> [Work item] In the entries that follow, the lines from the one with "brown line: moved 6 px left" through the one with "brown arrow at" are the ones to write out, exactly and with both ends included. Nothing else should appear.

(Provided records)

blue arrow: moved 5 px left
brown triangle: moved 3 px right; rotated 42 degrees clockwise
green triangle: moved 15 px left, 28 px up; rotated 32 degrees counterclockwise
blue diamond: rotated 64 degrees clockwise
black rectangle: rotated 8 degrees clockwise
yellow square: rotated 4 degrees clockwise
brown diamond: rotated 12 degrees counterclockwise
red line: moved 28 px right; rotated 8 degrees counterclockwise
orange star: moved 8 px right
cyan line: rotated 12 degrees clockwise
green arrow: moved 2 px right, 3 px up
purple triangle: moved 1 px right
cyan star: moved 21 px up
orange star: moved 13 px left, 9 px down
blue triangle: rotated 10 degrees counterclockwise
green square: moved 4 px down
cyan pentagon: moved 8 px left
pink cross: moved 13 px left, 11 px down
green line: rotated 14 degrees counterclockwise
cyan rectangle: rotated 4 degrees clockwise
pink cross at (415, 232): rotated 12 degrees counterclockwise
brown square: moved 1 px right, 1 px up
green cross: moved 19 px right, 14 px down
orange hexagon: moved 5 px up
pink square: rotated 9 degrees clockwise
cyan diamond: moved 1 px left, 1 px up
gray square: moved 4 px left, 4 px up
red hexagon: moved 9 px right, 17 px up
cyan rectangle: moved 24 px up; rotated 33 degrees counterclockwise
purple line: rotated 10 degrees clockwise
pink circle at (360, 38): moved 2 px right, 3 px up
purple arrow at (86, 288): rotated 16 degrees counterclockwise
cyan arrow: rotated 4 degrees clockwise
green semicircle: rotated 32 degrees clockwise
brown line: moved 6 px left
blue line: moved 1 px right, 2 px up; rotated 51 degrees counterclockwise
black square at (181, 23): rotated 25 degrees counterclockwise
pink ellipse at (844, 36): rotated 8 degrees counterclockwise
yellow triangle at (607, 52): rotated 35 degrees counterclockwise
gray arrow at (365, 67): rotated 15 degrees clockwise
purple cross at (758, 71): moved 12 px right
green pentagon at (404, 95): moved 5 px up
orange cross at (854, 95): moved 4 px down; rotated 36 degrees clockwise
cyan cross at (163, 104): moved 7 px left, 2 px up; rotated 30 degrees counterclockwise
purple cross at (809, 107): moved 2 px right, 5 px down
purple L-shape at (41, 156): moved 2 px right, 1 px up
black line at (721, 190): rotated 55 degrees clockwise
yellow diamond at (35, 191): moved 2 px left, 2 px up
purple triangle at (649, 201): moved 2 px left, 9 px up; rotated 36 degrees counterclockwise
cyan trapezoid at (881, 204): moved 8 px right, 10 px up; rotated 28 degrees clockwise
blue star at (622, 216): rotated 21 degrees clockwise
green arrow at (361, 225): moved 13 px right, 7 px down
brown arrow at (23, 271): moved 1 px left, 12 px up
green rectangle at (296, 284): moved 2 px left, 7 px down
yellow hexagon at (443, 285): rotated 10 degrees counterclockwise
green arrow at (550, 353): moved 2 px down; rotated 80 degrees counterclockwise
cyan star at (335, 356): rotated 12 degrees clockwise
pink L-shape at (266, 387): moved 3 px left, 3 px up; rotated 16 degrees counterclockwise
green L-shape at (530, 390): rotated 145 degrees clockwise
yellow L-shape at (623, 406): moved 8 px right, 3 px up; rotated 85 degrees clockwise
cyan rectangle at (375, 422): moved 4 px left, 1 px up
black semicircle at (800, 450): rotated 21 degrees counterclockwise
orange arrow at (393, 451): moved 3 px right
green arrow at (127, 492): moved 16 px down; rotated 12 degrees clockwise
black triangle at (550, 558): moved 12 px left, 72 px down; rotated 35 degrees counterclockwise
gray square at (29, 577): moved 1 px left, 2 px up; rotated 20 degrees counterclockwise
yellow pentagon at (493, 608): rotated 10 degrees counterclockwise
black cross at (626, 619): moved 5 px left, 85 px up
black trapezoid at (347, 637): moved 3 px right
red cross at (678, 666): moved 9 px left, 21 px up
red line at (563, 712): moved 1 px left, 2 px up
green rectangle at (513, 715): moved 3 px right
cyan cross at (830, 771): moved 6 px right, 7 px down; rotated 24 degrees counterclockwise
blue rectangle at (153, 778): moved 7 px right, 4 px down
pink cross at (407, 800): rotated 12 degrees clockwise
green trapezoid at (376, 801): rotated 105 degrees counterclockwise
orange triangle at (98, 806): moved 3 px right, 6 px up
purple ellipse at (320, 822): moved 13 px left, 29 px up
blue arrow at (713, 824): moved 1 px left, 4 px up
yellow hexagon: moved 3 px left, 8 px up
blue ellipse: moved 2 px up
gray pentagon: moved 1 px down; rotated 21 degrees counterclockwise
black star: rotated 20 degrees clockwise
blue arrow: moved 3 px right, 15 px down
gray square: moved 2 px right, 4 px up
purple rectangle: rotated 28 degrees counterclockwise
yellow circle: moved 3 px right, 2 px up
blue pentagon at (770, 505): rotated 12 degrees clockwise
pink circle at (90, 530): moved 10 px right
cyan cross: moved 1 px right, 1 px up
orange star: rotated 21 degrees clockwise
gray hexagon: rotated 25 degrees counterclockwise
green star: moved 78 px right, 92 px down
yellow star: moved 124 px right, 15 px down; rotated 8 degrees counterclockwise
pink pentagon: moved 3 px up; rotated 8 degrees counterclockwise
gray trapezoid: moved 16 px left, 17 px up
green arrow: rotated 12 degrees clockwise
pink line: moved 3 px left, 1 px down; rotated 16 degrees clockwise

(End Provided records)

> [Reply to the task]
brown line: moved 6 px left
blue line: moved 1 px right, 2 px up; rotated 51 degrees counterclockwise
black square at (181, 23): rotated 25 degrees counterclockwise
pink ellipse at (844, 36): rotated 8 degrees counterclockwise
yellow triangle at (607, 52): rotated 35 degrees counterclockwise
gray arrow at (365, 67): rotated 15 degrees clockwise
purple cross at (758, 71): moved 12 px right
green pentagon at (404, 95): moved 5 px up
orange cross at (854, 95): moved 4 px down; rotated 36 degrees clockwise
cyan cross at (163, 104): moved 7 px left, 2 px up; rotated 30 degrees counterclockwise
purple cross at (809, 107): moved 2 px right, 5 px down
purple L-shape at (41, 156): moved 2 px right, 1 px up
black line at (721, 190): rotated 55 degrees clockwise
yellow diamond at (35, 191): moved 2 px left, 2 px up
purple triangle at (649, 201): moved 2 px left, 9 px up; rotated 36 degrees counterclockwise
cyan trapezoid at (881, 204): moved 8 px right, 10 px up; rotated 28 degrees clockwise
blue star at (622, 216): rotated 21 degrees clockwise
green arrow at (361, 225): moved 13 px right, 7 px down
brown arrow at (23, 271): moved 1 px left, 12 px up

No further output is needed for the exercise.